WHAT IS BEING ASKED: Read the records below and report each line in which "yellow" occurs.
++++++++++
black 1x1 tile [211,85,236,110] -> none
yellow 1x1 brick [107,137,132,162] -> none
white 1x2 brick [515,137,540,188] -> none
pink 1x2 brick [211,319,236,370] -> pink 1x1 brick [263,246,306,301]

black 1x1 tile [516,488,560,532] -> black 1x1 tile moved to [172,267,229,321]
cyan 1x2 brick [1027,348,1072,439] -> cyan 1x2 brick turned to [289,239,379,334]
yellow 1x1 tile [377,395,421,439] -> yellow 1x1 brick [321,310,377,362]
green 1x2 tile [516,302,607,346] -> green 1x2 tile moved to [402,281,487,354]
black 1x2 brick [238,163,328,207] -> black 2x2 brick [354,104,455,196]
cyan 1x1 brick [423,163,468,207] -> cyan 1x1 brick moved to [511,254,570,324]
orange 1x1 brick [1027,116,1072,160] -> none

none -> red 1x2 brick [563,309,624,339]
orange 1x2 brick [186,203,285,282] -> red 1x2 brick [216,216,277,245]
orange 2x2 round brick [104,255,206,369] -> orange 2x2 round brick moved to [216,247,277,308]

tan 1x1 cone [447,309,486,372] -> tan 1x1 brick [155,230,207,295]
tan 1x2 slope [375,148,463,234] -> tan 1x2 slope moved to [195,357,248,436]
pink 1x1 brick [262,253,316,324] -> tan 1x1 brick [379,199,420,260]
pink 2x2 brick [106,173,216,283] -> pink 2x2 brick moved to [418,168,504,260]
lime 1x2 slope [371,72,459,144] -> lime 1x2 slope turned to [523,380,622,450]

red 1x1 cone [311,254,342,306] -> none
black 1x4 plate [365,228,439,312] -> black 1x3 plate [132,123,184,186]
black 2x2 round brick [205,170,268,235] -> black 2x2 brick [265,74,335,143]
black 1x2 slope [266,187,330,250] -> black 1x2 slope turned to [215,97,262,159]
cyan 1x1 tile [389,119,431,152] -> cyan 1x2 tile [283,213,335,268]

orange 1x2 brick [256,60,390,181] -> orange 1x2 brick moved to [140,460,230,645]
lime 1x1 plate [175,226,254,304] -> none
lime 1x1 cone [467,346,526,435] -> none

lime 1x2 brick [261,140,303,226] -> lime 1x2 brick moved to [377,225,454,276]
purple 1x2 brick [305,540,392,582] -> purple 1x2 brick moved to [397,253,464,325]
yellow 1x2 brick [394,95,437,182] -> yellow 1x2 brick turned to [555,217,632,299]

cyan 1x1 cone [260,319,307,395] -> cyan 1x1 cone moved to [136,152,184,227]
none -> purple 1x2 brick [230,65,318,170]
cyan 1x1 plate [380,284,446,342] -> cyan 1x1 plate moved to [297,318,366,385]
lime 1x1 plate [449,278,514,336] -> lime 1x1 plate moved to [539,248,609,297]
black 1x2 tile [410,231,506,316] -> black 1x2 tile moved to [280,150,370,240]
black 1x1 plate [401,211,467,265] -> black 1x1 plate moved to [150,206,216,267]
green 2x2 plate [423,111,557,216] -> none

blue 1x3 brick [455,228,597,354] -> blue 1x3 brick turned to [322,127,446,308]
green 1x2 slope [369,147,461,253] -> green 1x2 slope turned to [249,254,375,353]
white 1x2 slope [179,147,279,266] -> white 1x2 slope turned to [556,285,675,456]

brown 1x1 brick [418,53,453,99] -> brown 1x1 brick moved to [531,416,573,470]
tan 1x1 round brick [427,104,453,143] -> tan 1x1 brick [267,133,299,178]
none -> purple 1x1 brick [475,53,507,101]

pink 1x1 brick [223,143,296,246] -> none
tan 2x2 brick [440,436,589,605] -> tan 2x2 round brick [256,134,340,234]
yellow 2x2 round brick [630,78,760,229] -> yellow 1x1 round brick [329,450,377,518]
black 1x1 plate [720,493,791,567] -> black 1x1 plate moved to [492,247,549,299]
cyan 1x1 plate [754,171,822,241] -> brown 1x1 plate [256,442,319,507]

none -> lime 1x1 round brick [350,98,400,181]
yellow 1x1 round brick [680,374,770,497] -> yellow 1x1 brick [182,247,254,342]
++++++++++
WRITTEN RESPONSE:
yellow 1x1 brick [107,137,132,162] -> none
yellow 1x1 tile [377,395,421,439] -> yellow 1x1 brick [321,310,377,362]
yellow 1x2 brick [394,95,437,182] -> yellow 1x2 brick turned to [555,217,632,299]
yellow 2x2 round brick [630,78,760,229] -> yellow 1x1 round brick [329,450,377,518]
yellow 1x1 round brick [680,374,770,497] -> yellow 1x1 brick [182,247,254,342]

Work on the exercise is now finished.